◆ Work to complete
Starting with the line that contains "(324, 259) = (403, 499): red", repeat exactly every line through the last one in the records below, and leave out the pictures.
============================================================
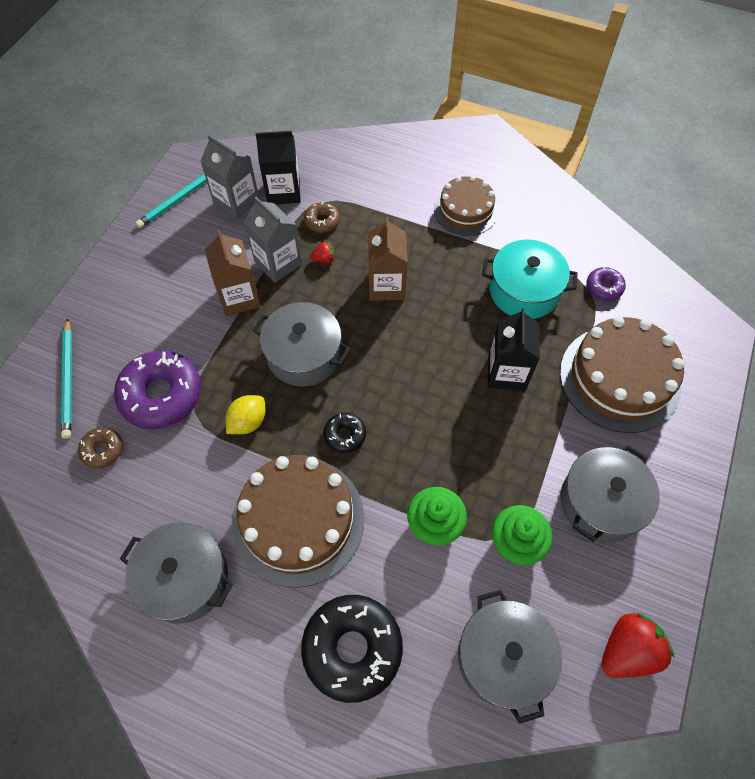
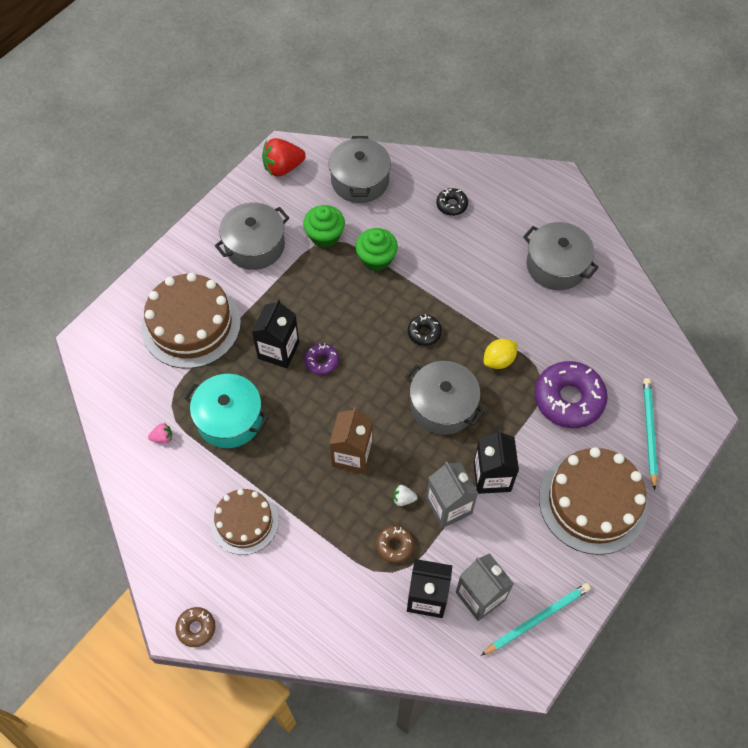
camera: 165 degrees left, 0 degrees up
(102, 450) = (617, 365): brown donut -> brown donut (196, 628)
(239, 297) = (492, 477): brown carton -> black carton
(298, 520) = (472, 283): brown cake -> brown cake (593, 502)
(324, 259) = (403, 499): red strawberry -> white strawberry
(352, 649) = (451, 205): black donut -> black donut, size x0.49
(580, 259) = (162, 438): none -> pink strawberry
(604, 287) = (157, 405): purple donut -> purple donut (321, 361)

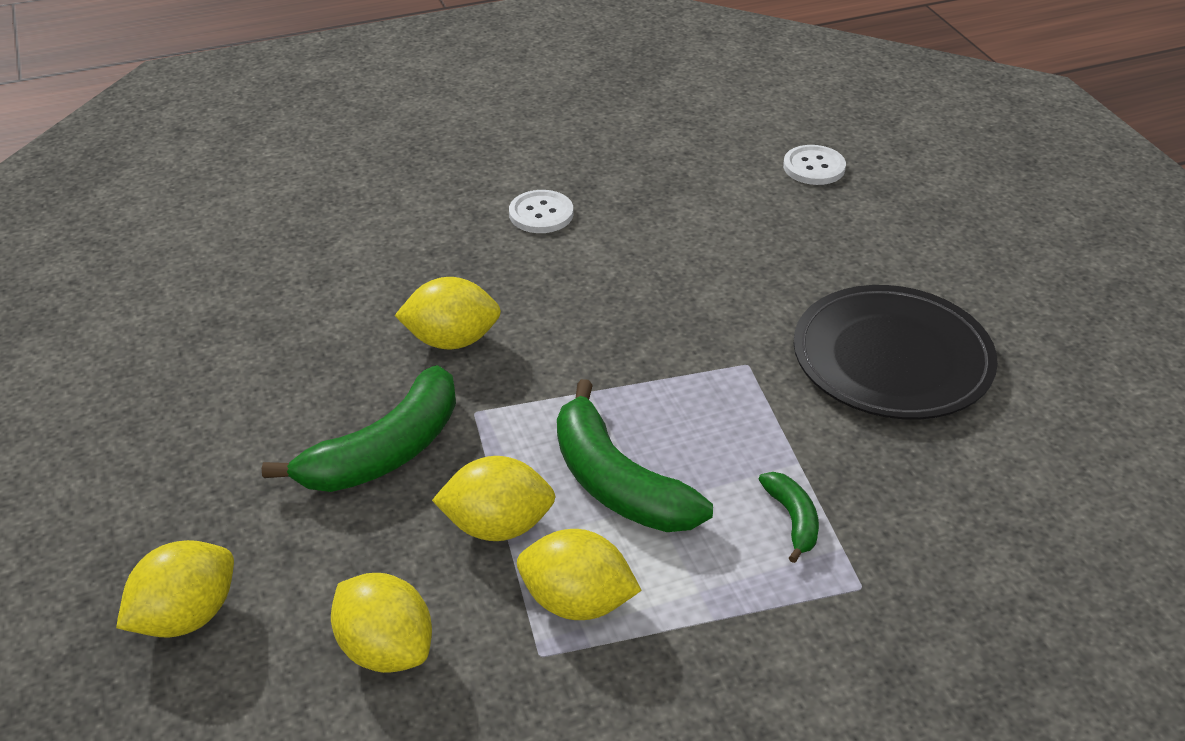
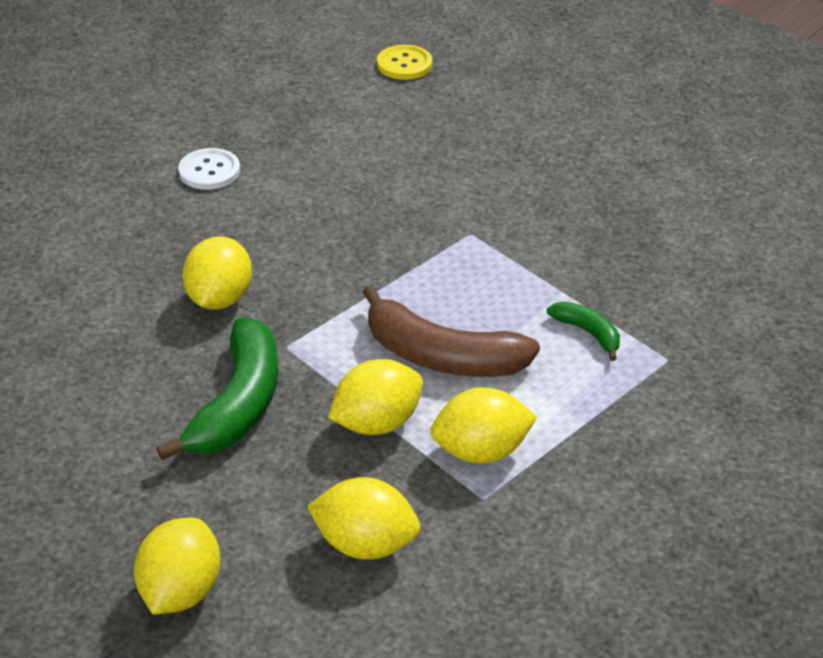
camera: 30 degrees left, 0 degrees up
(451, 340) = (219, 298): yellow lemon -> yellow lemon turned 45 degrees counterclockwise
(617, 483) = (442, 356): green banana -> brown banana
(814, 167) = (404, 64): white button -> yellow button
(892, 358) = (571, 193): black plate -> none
============================================================
◆ Response
(324, 259) = (403, 499): red strawberry -> white strawberry
(352, 649) = (451, 205): black donut -> black donut, size x0.49
(580, 259) = (162, 438): none -> pink strawberry
(604, 287) = (157, 405): purple donut -> purple donut (321, 361)

camera: 30 degrees left, 0 degrees up
(451, 340) = (219, 298): yellow lemon -> yellow lemon turned 45 degrees counterclockwise
(617, 483) = (442, 356): green banana -> brown banana
(814, 167) = (404, 64): white button -> yellow button
(892, 358) = (571, 193): black plate -> none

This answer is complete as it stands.